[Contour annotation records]
--------

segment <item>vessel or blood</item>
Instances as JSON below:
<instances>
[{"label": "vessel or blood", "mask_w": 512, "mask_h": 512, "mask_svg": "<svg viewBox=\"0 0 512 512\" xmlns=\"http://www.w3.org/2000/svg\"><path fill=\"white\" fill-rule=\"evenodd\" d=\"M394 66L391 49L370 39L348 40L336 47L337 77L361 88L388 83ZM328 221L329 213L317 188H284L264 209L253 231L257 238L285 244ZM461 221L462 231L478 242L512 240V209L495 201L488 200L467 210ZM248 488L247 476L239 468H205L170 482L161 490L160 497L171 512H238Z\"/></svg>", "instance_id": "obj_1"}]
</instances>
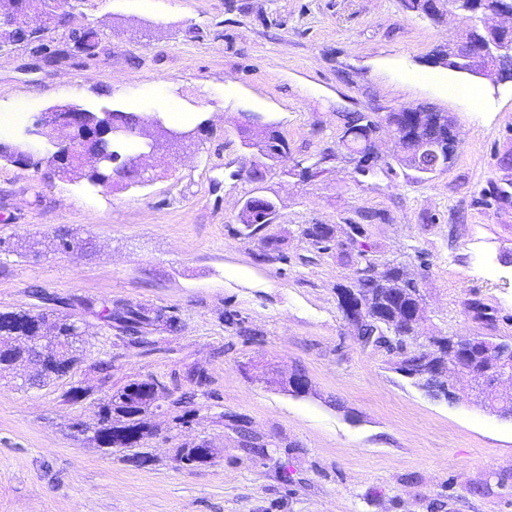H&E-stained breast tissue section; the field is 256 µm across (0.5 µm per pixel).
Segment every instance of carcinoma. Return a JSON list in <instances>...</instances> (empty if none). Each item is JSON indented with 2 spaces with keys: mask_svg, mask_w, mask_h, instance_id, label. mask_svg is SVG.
Returning a JSON list of instances; mask_svg holds the SVG:
<instances>
[{
  "mask_svg": "<svg viewBox=\"0 0 512 512\" xmlns=\"http://www.w3.org/2000/svg\"><path fill=\"white\" fill-rule=\"evenodd\" d=\"M80 2L82 0H69L68 19L60 25L65 50L57 58L59 63L77 57L90 59L96 55L99 45L97 29L89 25L73 29L69 25V18L73 17L74 10ZM19 43L34 44L40 53L49 56L54 52V47L43 42V34L34 32L19 42L15 40L10 25L0 22V47ZM385 120L396 122L399 133L407 139L408 151L398 158V163L418 170L422 177L428 179L432 174L417 169L414 163V148L420 139L426 138L435 144L445 165L455 156L453 120L448 113L434 112L428 107L421 106L410 117L390 112ZM371 129H379L376 118L369 112H354L348 117L341 142L347 145L351 152L367 161L374 155L373 139L369 137ZM242 135L244 144L256 149L264 160L278 158L288 147L286 139L273 127L267 126L256 132L245 127ZM88 153L90 157L79 170L91 180L106 188L118 183H135L132 176L127 174L126 165L114 166L113 161L121 158L114 143L99 139ZM262 205L266 207L264 212L250 207V201H245L238 216L240 233L254 236L277 223V218L280 217L277 201L267 195ZM301 234L312 246L323 252L331 250L335 241L334 229L327 224H307L302 227ZM358 257L355 283L340 288V292L360 302L369 314H389L394 319V327L387 328V331L400 337L403 343L418 344L420 351L409 360L395 363V370L411 379L412 383L428 396L434 399H448L445 382L434 375L438 367L445 376L455 365L462 369L477 371L488 361L485 351L489 349L499 351L505 359L512 362V344L492 338L485 339L480 346L469 350L466 355L452 356L444 351L433 358V361H427L426 353L422 351L426 343H417V332L411 323V315L418 309L419 296L414 280L409 277L405 267L398 263L380 262L368 257L363 251L359 252ZM84 306L95 312L106 324H117L124 333L135 337L136 342L147 346L150 342L141 336L145 325L156 321L163 322L170 328L174 327L173 317L160 312L152 319L138 306L125 305L116 309L104 306L97 310L91 301L85 302ZM16 330L41 337L45 339V344L40 349L15 344L9 336ZM83 343L80 327L76 326L75 321L68 315L54 308L37 313L26 310L0 311V377L25 363L34 364L35 370L21 383L24 388L40 387L49 376L70 377L82 362ZM160 385L162 382L153 377L133 381L112 392L96 405L93 422L78 420L71 424V428L79 435H87V440L105 454H114L118 448L136 446L140 448L142 459L147 461L152 454L143 450V445L144 437L151 434V429L145 421V416L155 407V387Z\"/></svg>",
  "mask_w": 512,
  "mask_h": 512,
  "instance_id": "carcinoma-1",
  "label": "carcinoma"
}]
</instances>
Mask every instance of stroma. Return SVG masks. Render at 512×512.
Instances as JSON below:
<instances>
[{"label":"stroma","mask_w":512,"mask_h":512,"mask_svg":"<svg viewBox=\"0 0 512 512\" xmlns=\"http://www.w3.org/2000/svg\"><path fill=\"white\" fill-rule=\"evenodd\" d=\"M74 23L98 30L95 57L50 67L23 45L0 51V114L23 115L1 140L50 155L30 128L66 103L168 126L184 112L198 136L177 158L156 147L142 183L109 190L0 162V310L41 309L44 292L69 299L84 331L74 376L28 390L0 377V512H512V419L425 396L395 354L356 340L337 298L363 249L416 279L420 336L512 342V81L473 79L477 111L453 92L463 74L431 62L468 21L437 23L404 0H81ZM417 105L454 121L447 169L420 179L387 129L360 169L341 144L347 115ZM256 123L288 141L259 184L241 134ZM257 189L278 203L266 234L283 260H262V238L238 232ZM307 224L333 227L338 247L318 252ZM59 228L87 249H56ZM21 237L41 240L39 255L18 254ZM86 299L161 311L178 329L147 326L141 347ZM232 313L248 335L227 324ZM296 368L303 395L283 386ZM148 377L197 409L182 427L169 403L148 415L153 466L70 430ZM74 385L77 404L64 397ZM246 434L268 456L244 448ZM193 440L216 456L179 469L172 454Z\"/></svg>","instance_id":"obj_1"}]
</instances>
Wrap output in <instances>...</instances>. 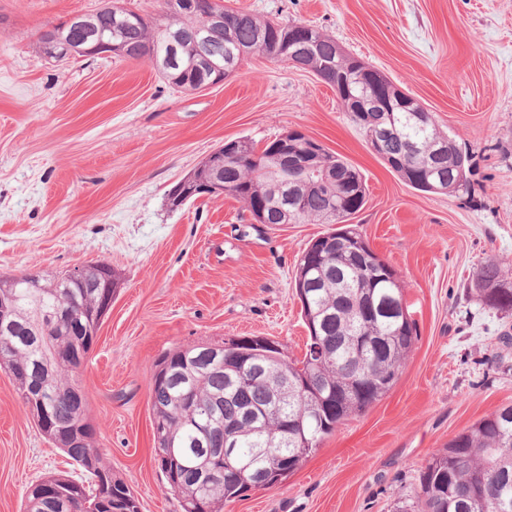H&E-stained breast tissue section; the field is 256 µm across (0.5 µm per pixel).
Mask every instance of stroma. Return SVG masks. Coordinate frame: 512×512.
Masks as SVG:
<instances>
[{
    "instance_id": "1",
    "label": "stroma",
    "mask_w": 512,
    "mask_h": 512,
    "mask_svg": "<svg viewBox=\"0 0 512 512\" xmlns=\"http://www.w3.org/2000/svg\"><path fill=\"white\" fill-rule=\"evenodd\" d=\"M103 0H0V276L100 261L120 286L78 370L95 446L140 512H181L155 460L150 377L178 347L266 336L302 358L292 287L323 224H256L231 196L171 209L167 194L224 141L290 129L362 174L351 224L397 273L418 337L394 387L326 438L278 486L224 512H396L459 433L512 405V316L471 292L489 258L512 270V0H223L314 26L415 97L468 154L471 196L407 185L336 91L263 56L201 92L149 60L42 57L38 34ZM80 468L28 416L0 370V512Z\"/></svg>"
}]
</instances>
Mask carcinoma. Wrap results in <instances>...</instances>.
<instances>
[{
  "instance_id": "cac0c4a2",
  "label": "carcinoma",
  "mask_w": 512,
  "mask_h": 512,
  "mask_svg": "<svg viewBox=\"0 0 512 512\" xmlns=\"http://www.w3.org/2000/svg\"><path fill=\"white\" fill-rule=\"evenodd\" d=\"M210 9L225 14L234 41L248 45L265 39L264 51L280 61L296 46L288 42V26L262 20L211 0ZM126 9L101 7L84 15L86 25L103 34L108 44L126 48L125 59L152 58L164 46V32H153L143 17L119 30L114 18ZM205 25L200 14L172 15L169 27L179 30L177 64L163 73L176 89L194 91L217 72L200 58L197 32ZM315 61L335 63L334 79L343 81L350 95H361L363 61L336 55L338 44L321 31L307 27ZM380 128L389 129L378 155L402 175L442 182L450 192H469V159L433 117L416 124L400 110L375 112ZM446 150L435 156L441 145ZM267 149L257 160L236 159L224 165V194L241 201L265 197L279 173L272 169ZM320 170L338 169L329 189L303 181L301 200L291 224L312 221L338 224L324 238L361 237L346 225L348 216L331 214L345 193L342 179L353 168L323 151L314 161ZM306 287L301 301L309 331L303 358L288 357L285 349L266 357L234 385L227 378L234 352L225 364L203 353L200 344L166 353L151 378V405L163 426L153 431L155 456L170 488L181 499L183 512L200 505L222 512L224 502L251 490L270 471L282 481L299 468L351 416L365 412L396 384L410 351L414 322L404 327L398 309L405 306L395 271L379 256L361 251L331 252L320 264L300 261L295 290ZM473 291L488 309L512 314V278L496 260L480 265ZM0 294L14 297V316L0 333V367L14 375L19 397L29 404V393L42 392L43 411L28 409L43 434L78 465L85 479L50 476L27 490L24 512H139L126 483L103 466L88 421L86 395L74 396V373L82 352L92 346L97 325L98 292L75 283L65 285L60 275L46 274L40 286L28 288L15 276L0 277ZM79 307L87 316L71 326L58 319L61 311ZM237 434L236 454L208 473L199 462L224 447L229 430ZM418 512H512V405L481 419L448 442L420 475Z\"/></svg>"
}]
</instances>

--------

Pick out all the lines with the word "item" in them and copy them.

segment <item>vessel or blood</item>
Segment every instance of carcinoma. Return a JSON list in <instances>...</instances> (empty if none). Each item is JSON indented with 2 spaces with keys: mask_svg, mask_w, mask_h, instance_id, label. mask_svg is SVG.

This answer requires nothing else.